## Exercise brief
In the material below, find how many lines contain the string "lime". Write only that number.
[Opening Given information section]
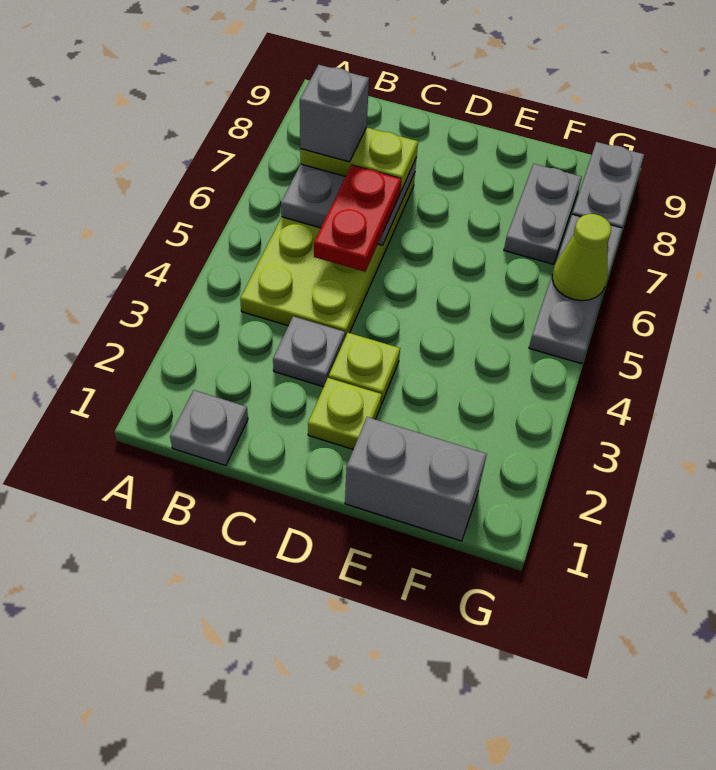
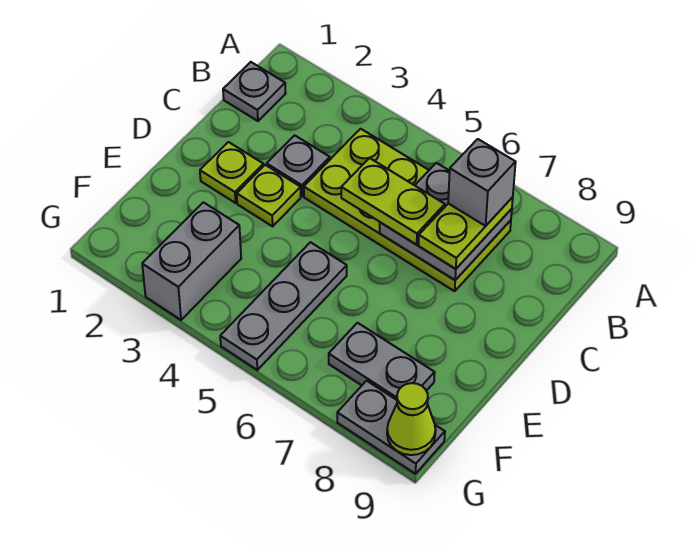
red plate C5:C6 level 3 -> lime plate C5:C6 level 3
grey brick E1:F1 level 1 -> grey brick F3:G3 level 1
grey plate G5:G7 level 1 -> grey plate E5:G5 level 1
lime cone G6 level 2 -> lime cone G9 level 2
[Closing Given information section]
## Solution
2